**Short task**
Show every line in the records below that contains the word "white", copying each such line in full.
┌────────
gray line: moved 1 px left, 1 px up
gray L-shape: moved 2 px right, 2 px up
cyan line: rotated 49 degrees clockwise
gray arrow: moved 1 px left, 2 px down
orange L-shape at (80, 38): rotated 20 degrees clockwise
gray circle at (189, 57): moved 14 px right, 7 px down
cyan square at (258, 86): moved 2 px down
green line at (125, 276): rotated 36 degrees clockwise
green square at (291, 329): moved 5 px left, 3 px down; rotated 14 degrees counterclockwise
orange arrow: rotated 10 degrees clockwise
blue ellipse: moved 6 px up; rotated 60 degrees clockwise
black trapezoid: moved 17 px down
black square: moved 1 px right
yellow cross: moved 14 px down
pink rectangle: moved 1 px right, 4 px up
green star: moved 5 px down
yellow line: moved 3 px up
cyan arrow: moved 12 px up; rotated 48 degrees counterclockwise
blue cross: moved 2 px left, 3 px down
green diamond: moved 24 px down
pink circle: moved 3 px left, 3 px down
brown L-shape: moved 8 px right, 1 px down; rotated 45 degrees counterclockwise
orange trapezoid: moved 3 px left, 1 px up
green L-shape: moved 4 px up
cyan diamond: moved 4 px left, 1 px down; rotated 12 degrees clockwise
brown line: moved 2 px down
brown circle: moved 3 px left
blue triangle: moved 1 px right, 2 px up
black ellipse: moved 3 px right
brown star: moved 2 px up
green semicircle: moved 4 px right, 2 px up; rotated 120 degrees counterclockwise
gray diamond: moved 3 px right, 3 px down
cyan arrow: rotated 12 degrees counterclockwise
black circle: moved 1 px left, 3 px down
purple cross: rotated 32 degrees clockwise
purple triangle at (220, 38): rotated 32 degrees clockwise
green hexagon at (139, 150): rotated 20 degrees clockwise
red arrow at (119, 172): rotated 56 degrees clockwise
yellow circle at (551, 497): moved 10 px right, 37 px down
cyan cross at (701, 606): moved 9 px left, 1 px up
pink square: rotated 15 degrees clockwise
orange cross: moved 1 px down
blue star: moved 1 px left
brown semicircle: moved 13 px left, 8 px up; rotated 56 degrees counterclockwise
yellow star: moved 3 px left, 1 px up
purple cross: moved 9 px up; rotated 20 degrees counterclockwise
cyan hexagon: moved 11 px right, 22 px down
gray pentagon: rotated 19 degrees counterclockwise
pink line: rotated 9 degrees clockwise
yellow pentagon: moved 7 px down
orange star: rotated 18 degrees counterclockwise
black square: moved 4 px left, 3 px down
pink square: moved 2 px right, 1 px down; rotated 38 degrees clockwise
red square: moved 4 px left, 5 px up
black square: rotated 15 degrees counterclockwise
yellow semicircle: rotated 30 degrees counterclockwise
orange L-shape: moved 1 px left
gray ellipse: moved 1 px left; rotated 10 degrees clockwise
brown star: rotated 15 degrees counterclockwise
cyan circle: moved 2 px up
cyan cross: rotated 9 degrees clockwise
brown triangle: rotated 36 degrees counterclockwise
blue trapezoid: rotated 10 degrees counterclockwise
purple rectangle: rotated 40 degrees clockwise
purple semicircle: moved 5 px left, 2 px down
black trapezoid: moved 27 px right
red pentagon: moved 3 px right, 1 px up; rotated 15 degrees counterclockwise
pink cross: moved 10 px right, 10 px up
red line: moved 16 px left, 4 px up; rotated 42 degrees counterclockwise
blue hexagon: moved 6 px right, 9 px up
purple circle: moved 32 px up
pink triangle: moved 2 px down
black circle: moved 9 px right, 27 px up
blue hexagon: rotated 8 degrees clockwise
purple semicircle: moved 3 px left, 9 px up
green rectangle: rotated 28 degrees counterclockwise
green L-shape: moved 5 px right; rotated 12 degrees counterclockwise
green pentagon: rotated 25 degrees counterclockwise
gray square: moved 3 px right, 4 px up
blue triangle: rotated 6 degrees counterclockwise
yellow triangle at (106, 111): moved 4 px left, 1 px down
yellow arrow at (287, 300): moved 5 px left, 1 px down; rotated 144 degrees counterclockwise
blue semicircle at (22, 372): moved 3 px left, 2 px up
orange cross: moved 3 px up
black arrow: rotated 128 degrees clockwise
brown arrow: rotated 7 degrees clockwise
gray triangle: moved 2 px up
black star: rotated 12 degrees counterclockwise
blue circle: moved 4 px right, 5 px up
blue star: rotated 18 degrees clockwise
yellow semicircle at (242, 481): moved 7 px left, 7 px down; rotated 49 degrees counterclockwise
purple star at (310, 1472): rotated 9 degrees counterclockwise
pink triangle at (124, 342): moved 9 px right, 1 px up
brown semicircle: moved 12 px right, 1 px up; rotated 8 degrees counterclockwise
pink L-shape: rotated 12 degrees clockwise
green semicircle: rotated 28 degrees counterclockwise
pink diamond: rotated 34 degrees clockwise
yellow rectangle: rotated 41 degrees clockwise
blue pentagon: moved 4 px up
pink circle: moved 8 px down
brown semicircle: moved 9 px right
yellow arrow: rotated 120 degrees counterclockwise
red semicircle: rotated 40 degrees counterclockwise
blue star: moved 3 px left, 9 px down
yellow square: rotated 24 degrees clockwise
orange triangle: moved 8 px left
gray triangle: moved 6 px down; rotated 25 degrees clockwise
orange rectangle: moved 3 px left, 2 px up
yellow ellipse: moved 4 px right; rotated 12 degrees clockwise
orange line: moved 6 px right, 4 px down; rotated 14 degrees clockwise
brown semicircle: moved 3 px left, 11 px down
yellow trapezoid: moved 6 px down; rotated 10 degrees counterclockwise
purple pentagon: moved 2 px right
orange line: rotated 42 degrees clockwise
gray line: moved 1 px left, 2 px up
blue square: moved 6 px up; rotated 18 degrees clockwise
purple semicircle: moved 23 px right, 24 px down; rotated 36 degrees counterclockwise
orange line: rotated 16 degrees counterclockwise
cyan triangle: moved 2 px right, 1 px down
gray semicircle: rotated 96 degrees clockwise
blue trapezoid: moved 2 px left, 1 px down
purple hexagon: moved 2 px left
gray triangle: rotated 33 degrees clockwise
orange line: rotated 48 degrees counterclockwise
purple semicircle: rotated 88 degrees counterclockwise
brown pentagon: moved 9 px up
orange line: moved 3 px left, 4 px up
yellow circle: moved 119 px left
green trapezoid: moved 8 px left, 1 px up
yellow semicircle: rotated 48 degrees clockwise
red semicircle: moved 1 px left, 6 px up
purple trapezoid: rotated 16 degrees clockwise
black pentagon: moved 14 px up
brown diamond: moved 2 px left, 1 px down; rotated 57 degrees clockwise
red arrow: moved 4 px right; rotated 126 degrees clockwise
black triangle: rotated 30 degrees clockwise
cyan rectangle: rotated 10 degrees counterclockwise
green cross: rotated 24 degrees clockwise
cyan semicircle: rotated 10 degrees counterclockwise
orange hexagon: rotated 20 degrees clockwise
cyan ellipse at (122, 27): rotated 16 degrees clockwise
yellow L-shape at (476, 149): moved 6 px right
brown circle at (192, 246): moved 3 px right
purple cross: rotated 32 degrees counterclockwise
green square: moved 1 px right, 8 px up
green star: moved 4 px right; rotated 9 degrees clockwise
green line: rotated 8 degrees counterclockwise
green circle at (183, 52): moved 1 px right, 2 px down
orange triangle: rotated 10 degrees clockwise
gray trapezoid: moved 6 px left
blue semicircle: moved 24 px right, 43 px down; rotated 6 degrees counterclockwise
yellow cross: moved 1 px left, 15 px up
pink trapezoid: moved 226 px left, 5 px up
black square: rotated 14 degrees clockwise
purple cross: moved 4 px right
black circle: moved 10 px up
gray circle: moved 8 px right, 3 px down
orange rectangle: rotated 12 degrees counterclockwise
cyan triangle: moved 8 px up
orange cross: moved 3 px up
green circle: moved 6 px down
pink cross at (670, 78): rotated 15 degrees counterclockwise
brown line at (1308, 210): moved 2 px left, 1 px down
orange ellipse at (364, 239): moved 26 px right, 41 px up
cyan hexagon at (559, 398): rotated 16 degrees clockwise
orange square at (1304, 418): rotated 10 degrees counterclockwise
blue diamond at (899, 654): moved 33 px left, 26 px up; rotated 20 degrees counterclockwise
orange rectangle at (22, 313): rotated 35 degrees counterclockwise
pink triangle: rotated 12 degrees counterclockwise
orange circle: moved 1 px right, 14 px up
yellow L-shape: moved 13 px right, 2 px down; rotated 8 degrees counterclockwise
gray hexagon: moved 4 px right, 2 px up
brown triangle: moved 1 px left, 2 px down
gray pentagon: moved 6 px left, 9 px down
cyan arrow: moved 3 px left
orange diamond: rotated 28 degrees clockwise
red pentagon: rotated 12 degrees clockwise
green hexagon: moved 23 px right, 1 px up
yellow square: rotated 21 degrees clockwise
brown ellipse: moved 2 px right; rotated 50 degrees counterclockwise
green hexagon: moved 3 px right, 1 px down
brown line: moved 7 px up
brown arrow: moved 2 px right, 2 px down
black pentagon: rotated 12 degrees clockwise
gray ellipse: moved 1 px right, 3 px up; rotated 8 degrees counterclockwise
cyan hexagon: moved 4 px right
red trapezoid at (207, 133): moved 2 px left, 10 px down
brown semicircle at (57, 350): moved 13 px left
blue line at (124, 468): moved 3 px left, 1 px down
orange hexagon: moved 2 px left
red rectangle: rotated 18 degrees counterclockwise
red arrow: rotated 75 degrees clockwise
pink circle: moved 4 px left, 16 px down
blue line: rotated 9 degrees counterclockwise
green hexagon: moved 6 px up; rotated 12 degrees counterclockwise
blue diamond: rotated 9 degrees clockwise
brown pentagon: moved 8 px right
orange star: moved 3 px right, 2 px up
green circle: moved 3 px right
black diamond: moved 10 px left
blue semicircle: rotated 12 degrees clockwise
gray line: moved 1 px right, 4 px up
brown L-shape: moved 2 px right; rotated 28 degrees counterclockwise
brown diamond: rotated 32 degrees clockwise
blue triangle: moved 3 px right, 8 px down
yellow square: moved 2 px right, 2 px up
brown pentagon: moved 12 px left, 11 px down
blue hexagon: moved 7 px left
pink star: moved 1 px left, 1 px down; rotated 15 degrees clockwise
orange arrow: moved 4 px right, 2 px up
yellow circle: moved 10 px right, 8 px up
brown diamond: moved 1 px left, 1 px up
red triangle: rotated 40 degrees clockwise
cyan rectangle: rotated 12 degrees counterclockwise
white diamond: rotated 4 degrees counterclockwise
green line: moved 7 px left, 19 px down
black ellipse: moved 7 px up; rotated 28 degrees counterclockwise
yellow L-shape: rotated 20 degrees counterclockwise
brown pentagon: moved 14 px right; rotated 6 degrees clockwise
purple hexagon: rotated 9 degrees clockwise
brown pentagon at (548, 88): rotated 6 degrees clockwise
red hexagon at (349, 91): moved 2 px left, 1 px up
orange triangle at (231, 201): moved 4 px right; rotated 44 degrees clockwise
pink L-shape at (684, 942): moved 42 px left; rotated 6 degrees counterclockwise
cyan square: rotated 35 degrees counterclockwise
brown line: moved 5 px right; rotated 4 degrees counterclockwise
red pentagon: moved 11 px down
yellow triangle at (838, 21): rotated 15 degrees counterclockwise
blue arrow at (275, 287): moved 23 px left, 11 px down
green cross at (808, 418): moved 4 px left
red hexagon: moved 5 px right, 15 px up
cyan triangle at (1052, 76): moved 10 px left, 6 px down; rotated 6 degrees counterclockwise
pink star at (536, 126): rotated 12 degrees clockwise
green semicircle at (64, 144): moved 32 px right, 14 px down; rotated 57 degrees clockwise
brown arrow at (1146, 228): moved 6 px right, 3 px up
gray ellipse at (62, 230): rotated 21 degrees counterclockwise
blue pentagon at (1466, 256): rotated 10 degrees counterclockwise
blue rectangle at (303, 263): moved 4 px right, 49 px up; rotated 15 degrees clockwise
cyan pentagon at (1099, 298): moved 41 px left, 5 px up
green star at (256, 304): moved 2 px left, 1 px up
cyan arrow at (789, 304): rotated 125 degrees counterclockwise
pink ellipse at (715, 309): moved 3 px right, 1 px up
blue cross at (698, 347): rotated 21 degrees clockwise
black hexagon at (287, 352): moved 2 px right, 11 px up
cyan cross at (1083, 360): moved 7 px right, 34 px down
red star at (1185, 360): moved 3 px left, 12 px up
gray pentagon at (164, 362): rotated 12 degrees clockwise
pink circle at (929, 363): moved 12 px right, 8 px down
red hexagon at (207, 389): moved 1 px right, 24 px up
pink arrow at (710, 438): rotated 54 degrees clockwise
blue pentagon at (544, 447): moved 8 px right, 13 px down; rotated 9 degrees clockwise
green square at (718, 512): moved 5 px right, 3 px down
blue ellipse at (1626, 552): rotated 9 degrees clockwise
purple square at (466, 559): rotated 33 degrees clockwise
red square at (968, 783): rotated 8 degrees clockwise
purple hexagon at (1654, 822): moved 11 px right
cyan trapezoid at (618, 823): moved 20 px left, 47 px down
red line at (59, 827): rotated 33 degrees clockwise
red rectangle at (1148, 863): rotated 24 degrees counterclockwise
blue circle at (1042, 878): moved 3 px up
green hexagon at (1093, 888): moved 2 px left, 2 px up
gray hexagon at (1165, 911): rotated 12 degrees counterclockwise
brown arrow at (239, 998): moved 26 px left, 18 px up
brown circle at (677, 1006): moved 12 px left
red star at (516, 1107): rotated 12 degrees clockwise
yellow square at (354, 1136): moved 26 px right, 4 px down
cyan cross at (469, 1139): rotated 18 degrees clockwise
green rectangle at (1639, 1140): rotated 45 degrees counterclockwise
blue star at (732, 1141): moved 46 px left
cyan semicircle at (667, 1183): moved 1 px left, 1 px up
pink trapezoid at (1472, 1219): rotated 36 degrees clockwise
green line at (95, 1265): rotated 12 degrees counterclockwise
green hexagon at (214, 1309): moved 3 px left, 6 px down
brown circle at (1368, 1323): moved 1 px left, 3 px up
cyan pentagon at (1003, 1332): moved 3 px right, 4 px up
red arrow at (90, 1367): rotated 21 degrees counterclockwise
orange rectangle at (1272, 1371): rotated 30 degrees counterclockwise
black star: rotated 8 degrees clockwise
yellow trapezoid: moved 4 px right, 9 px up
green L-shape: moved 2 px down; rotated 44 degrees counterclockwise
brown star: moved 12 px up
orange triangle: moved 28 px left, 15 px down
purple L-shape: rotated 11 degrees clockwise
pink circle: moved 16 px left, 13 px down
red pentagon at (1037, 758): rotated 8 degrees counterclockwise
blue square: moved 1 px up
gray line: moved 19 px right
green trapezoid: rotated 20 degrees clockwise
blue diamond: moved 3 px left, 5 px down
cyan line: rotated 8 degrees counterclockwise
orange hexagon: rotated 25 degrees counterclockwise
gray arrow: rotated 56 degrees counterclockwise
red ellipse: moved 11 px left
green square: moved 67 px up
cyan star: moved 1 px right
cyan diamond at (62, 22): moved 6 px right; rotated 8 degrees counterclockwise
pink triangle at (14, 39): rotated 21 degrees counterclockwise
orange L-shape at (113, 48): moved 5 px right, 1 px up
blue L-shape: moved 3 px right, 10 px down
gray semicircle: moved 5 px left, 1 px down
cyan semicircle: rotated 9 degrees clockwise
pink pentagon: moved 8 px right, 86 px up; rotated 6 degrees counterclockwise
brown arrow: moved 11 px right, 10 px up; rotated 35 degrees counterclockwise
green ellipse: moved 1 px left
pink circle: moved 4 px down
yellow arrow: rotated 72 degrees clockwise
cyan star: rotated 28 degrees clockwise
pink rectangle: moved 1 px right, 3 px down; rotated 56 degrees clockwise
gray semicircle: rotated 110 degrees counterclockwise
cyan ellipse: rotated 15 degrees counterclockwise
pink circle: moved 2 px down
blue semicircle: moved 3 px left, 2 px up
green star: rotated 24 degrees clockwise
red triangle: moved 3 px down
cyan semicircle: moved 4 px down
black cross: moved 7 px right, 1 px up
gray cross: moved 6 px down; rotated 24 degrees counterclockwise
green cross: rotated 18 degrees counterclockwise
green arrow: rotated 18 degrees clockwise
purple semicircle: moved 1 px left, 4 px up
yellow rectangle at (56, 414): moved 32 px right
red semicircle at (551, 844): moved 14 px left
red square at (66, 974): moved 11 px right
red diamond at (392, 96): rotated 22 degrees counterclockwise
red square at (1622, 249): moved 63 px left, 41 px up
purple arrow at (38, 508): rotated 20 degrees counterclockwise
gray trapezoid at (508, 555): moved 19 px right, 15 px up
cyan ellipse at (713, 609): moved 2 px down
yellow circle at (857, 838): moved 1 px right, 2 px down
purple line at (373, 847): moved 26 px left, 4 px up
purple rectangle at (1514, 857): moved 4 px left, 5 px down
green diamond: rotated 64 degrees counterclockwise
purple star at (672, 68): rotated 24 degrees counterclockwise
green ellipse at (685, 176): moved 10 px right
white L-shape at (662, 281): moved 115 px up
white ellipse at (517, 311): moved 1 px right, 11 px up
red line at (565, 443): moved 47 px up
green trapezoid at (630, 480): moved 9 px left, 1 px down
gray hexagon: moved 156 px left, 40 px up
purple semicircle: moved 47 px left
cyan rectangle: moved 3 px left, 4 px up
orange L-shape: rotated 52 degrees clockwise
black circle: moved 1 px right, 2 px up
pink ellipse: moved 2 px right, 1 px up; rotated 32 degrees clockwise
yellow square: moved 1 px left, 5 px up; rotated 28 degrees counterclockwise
└────────
**Worked answer**
white diamond: rotated 4 degrees counterclockwise
white L-shape at (662, 281): moved 115 px up
white ellipse at (517, 311): moved 1 px right, 11 px up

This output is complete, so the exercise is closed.